Data for analysis:
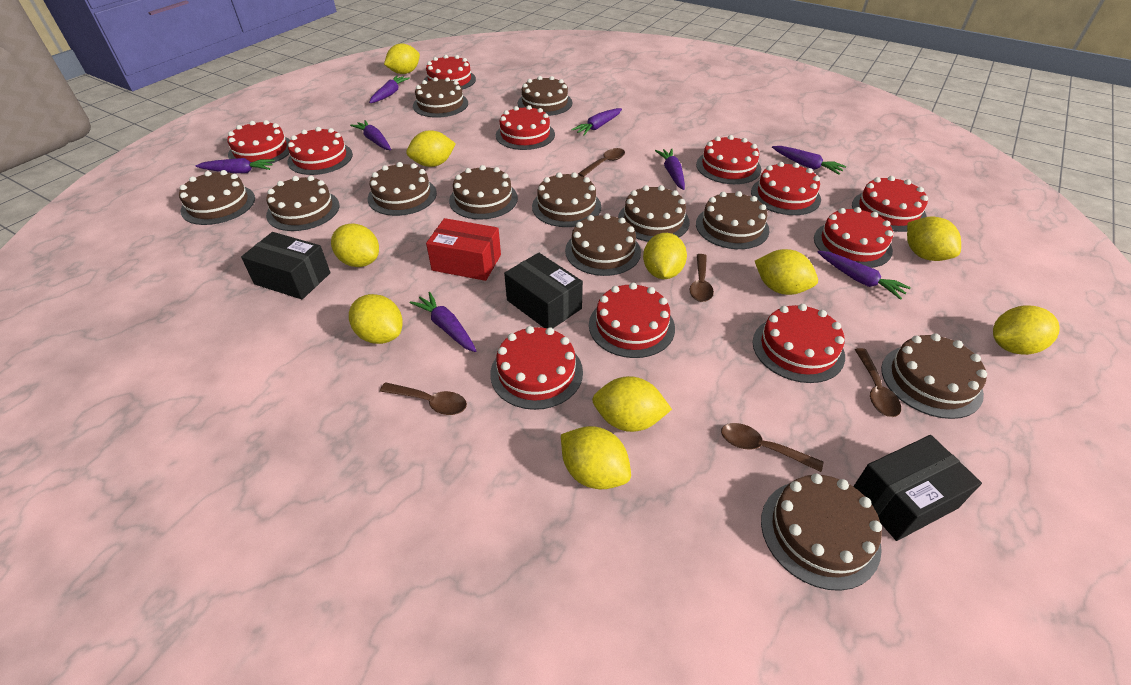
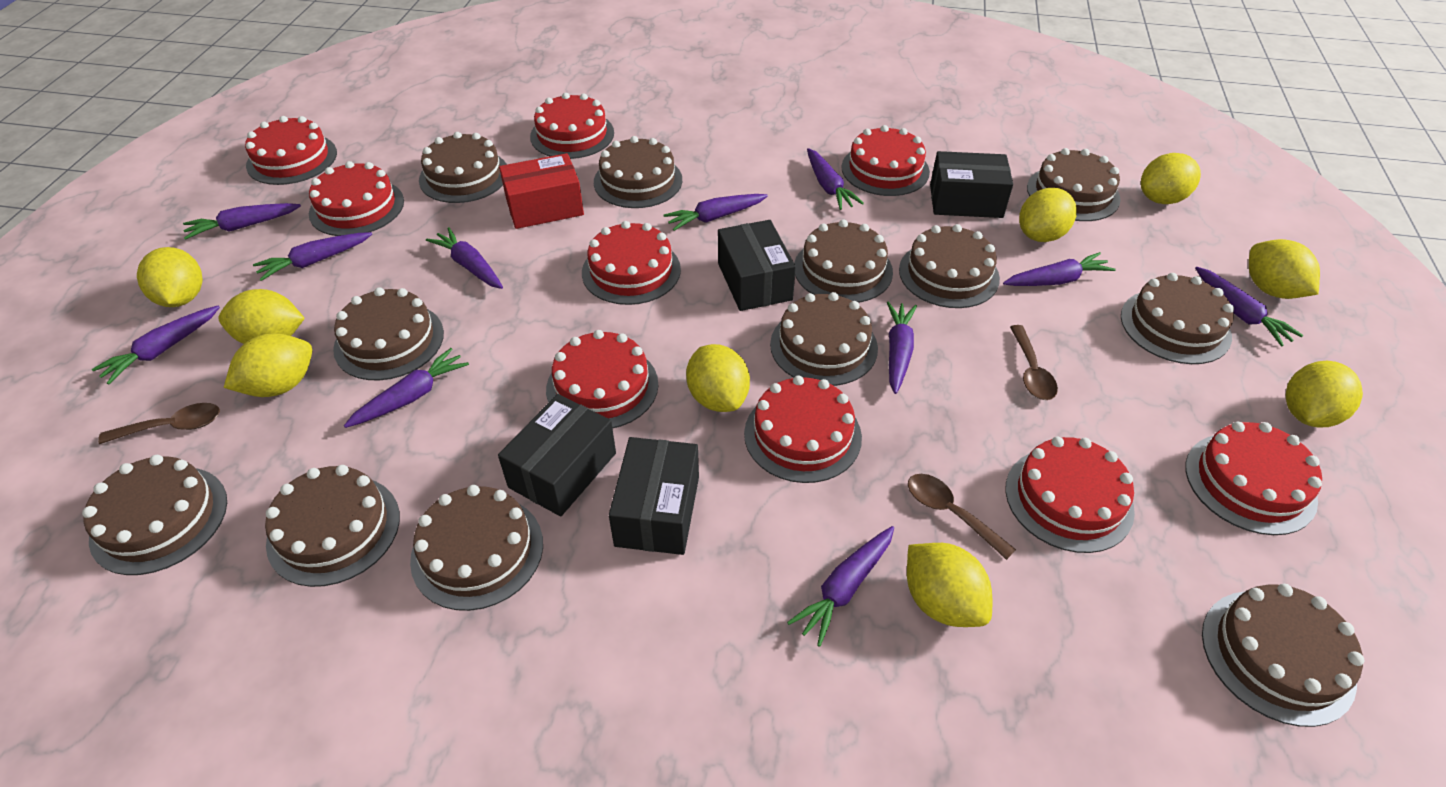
black box: 3 -> 4
brown spoon: 5 -> 3
purple carrot: 8 -> 11
red cake: 11 -> 9
yellow lemon: 10 -> 9

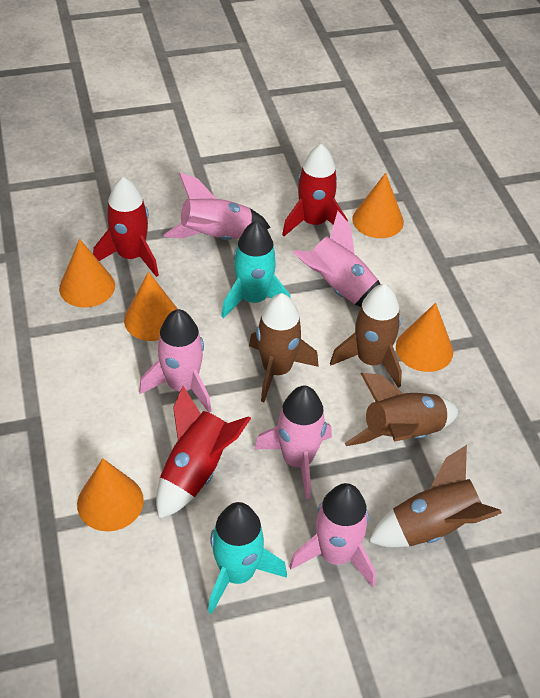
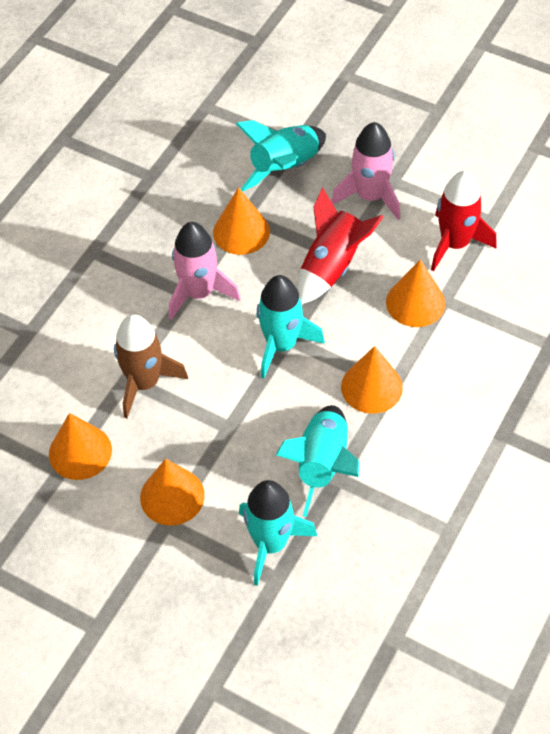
brown rocket: 4 -> 1
pink rocket: 5 -> 2
red rocket: 3 -> 2
turquoise rocket: 2 -> 4

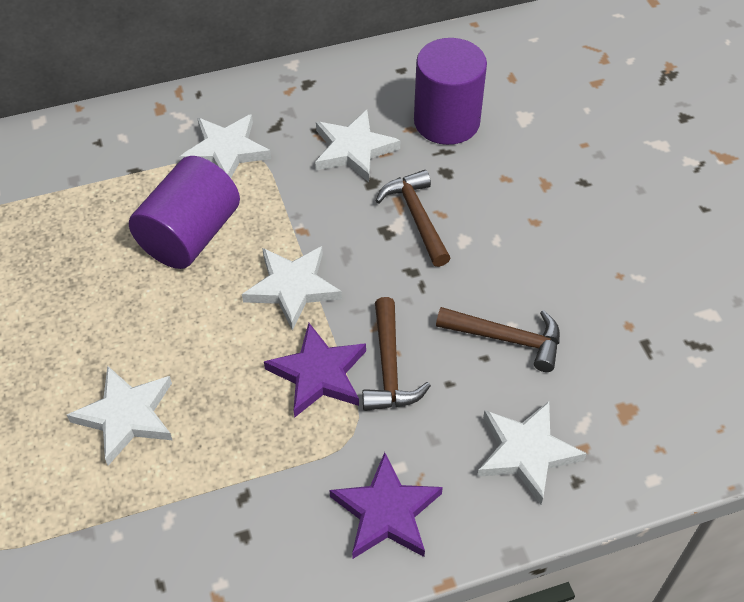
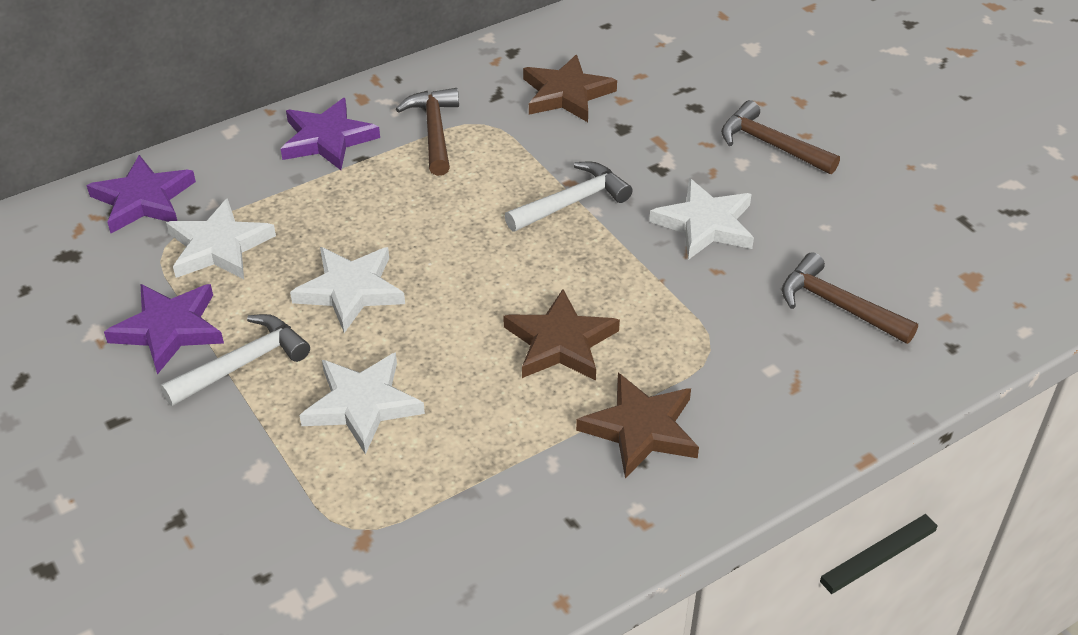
brown star: 0 -> 3
purple cylinder: 2 -> 0
purple star: 2 -> 3
white hammer: 0 -> 2
white star: 5 -> 4

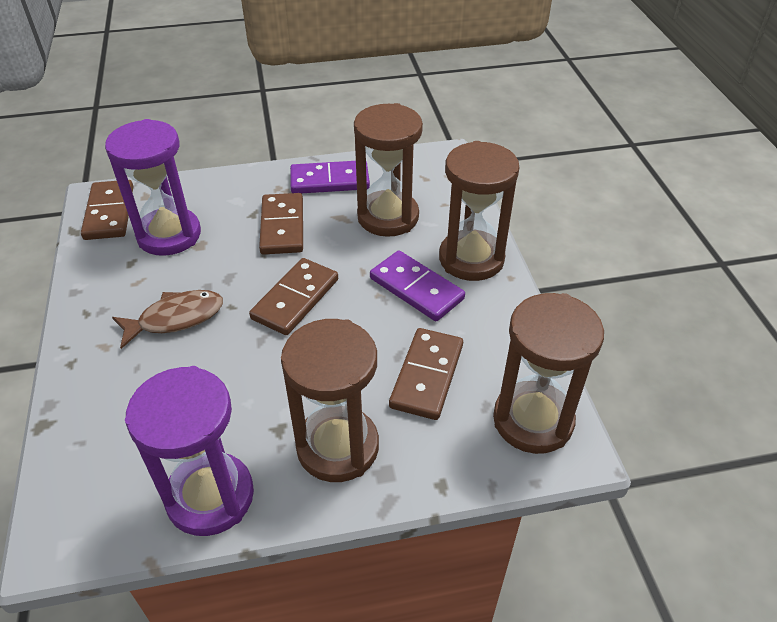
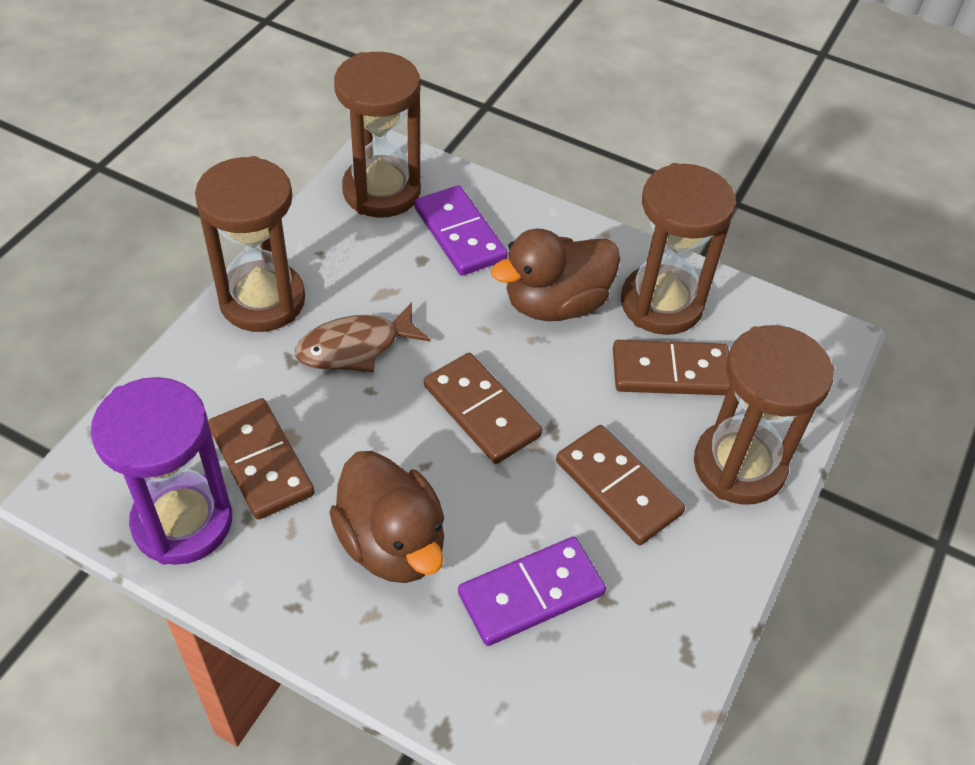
brown duck: 0 -> 2
purple hourglass: 2 -> 1

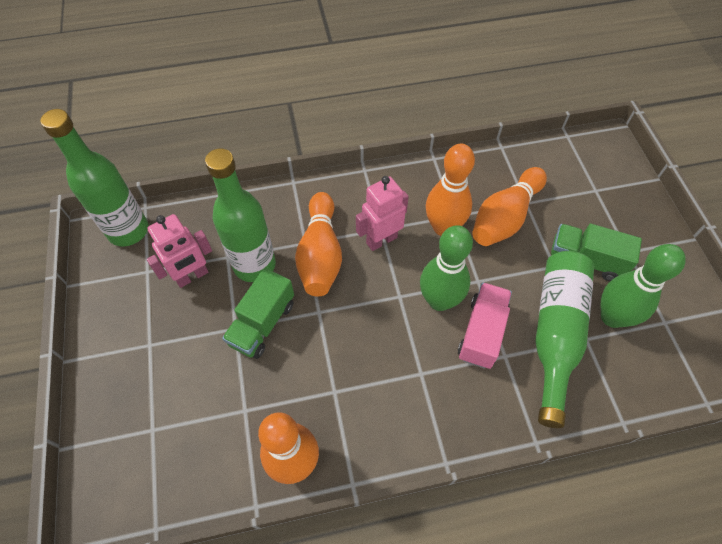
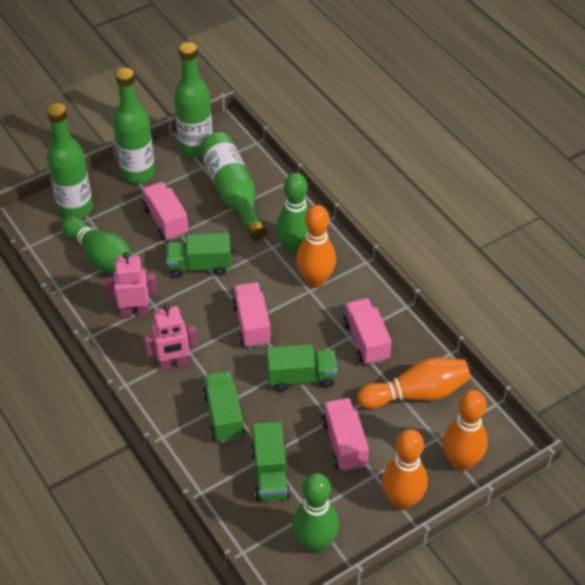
green bottle: 3 -> 4
green bowling pin: 2 -> 3
green truck: 2 -> 4
pink truck: 1 -> 4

Prompt:
Would you give again, exactly as written, the lines from the one containing "purple cylinder: 2 -> 0" through the end of the records, with no pictures and no other lines?

Exercise result:
purple cylinder: 2 -> 0
purple star: 2 -> 3
white hammer: 0 -> 2
white star: 5 -> 4

brown duck: 0 -> 2
purple hourglass: 2 -> 1

green bottle: 3 -> 4
green bowling pin: 2 -> 3
green truck: 2 -> 4
pink truck: 1 -> 4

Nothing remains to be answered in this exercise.